Look through the entries below, please, and copy every line with the word "plus".

> _SUPPLIED DATA_
——————————

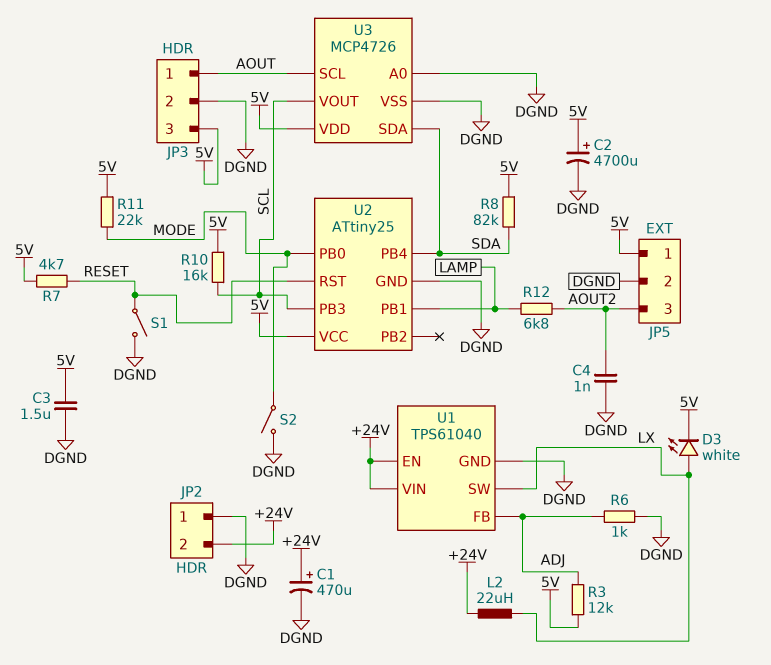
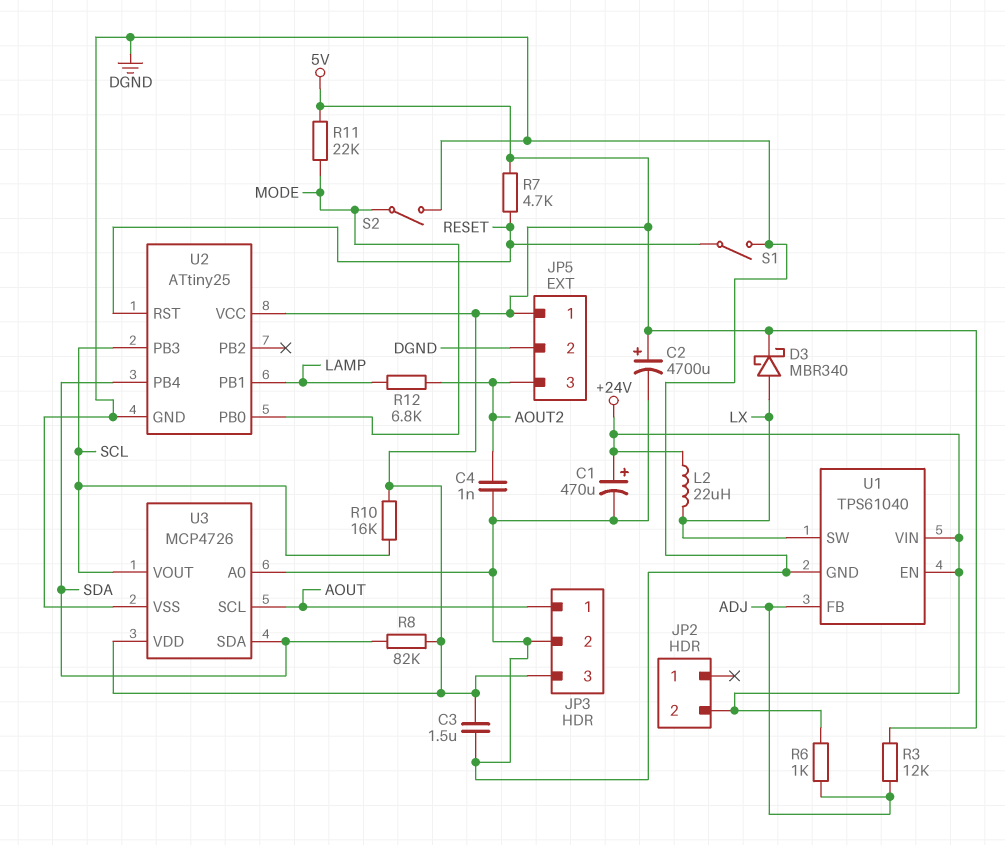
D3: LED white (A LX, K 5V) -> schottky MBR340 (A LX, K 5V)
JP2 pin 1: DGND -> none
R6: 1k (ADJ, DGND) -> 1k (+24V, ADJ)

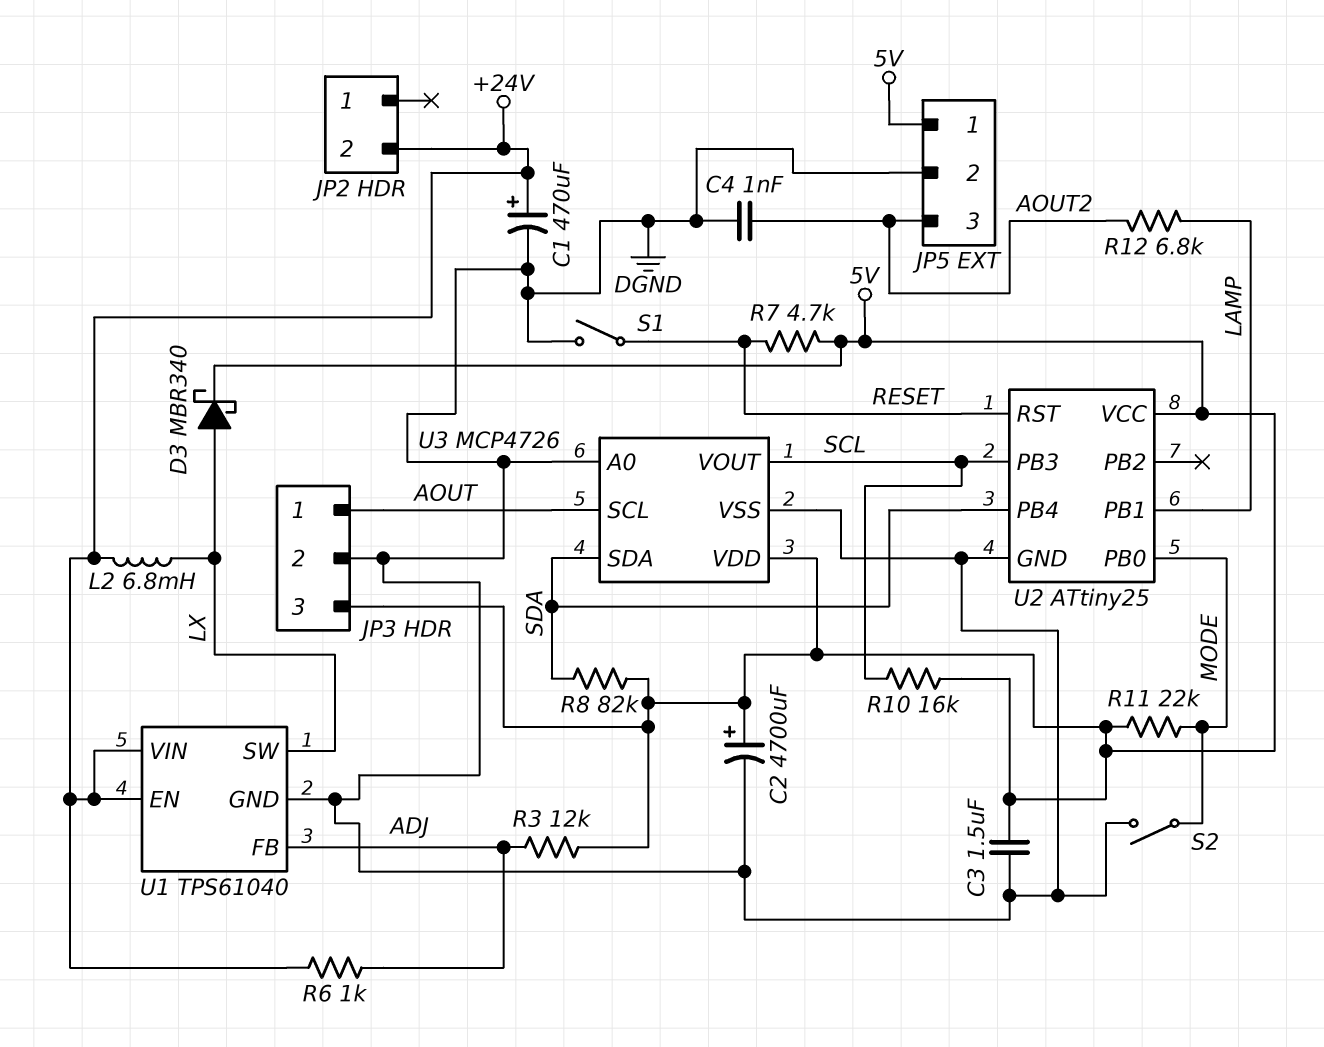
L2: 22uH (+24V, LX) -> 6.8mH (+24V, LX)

——————————

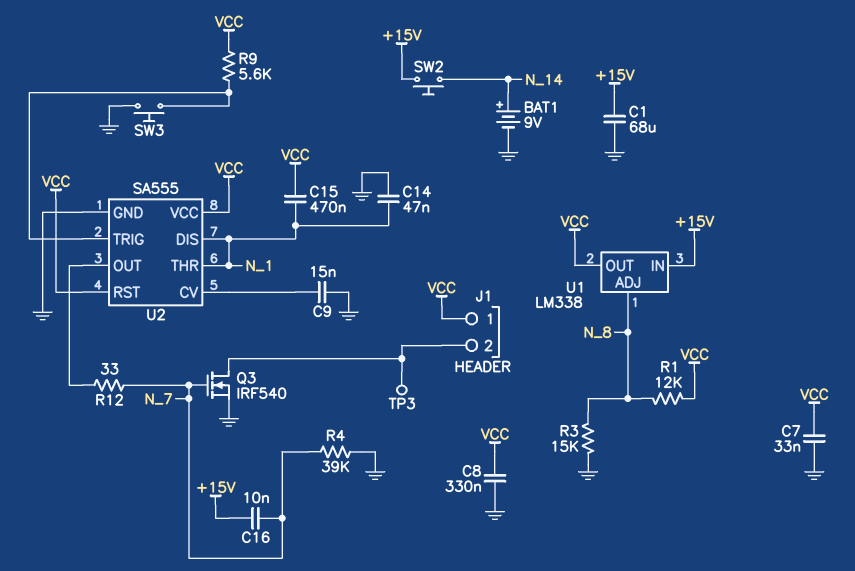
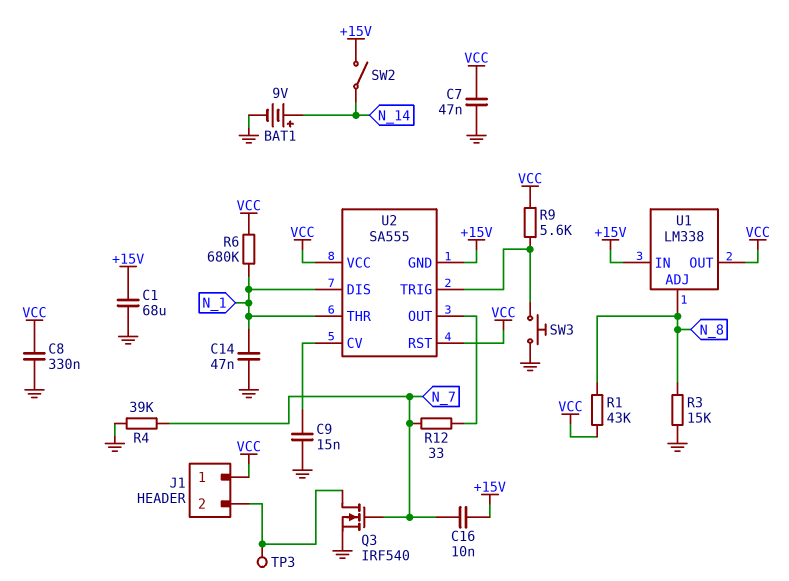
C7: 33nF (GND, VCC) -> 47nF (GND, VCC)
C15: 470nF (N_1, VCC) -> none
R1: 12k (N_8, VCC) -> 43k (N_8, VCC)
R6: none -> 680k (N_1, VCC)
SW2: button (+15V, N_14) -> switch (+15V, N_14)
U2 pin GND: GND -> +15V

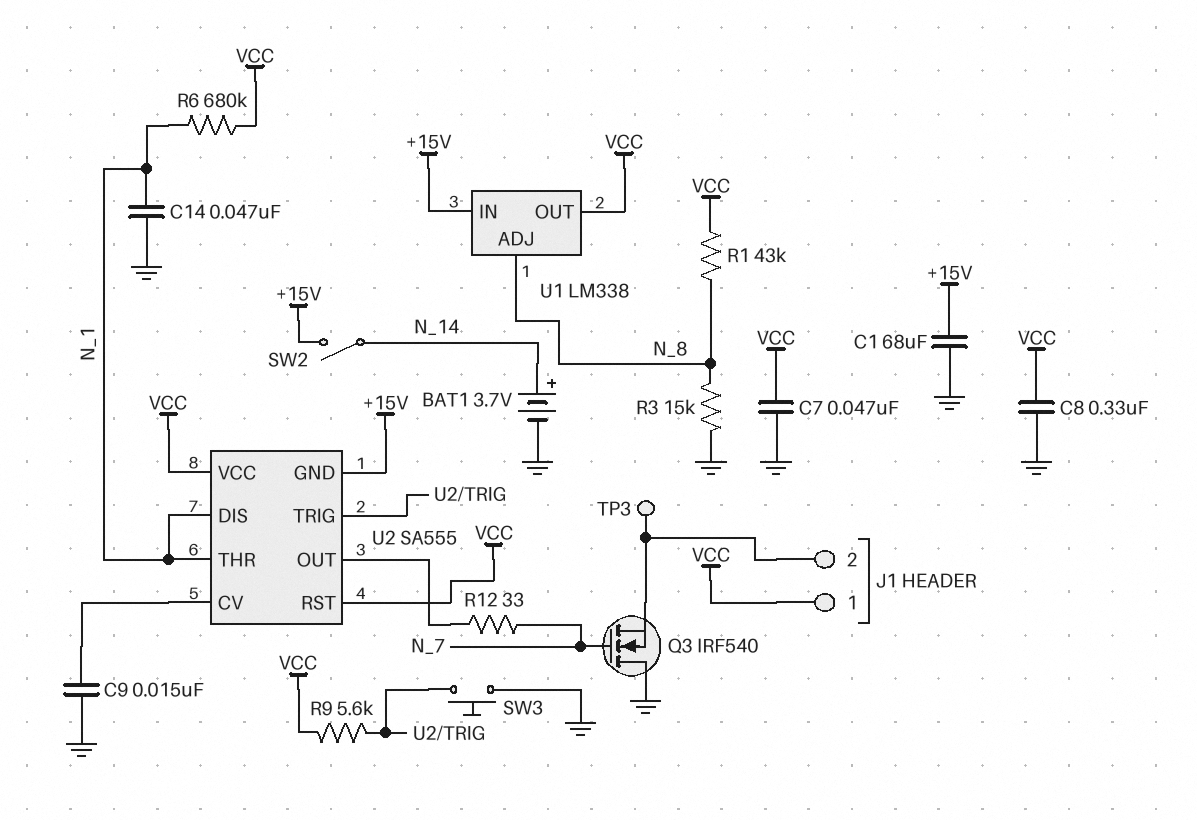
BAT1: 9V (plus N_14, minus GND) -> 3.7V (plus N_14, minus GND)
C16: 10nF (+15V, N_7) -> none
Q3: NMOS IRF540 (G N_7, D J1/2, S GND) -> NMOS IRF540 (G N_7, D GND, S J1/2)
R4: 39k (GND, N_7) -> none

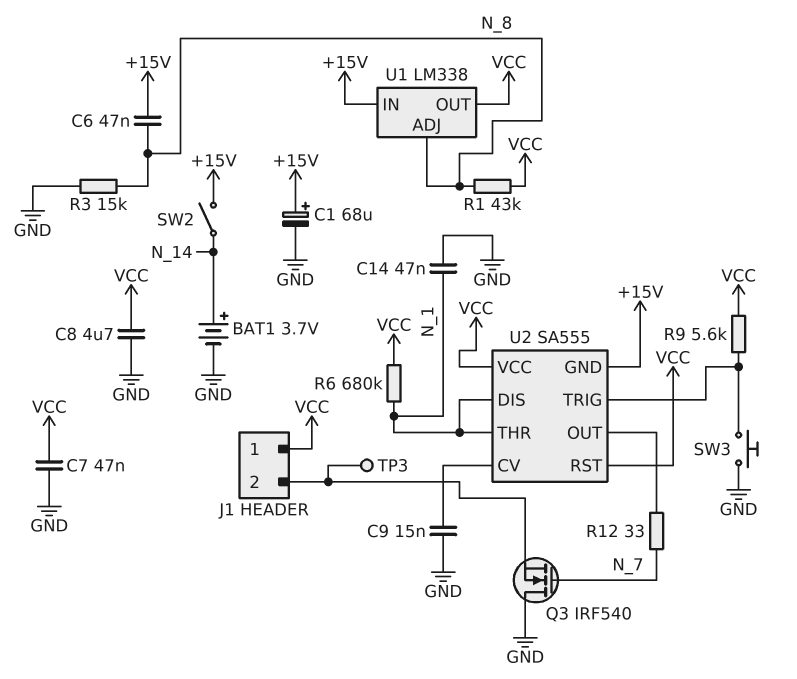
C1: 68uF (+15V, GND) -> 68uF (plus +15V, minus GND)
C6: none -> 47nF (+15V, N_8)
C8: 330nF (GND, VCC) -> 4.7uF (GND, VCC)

——————————

> _RESULT OF THE EXERCISE_
BAT1: 9V (plus N_14, minus GND) -> 3.7V (plus N_14, minus GND)
C1: 68uF (+15V, GND) -> 68uF (plus +15V, minus GND)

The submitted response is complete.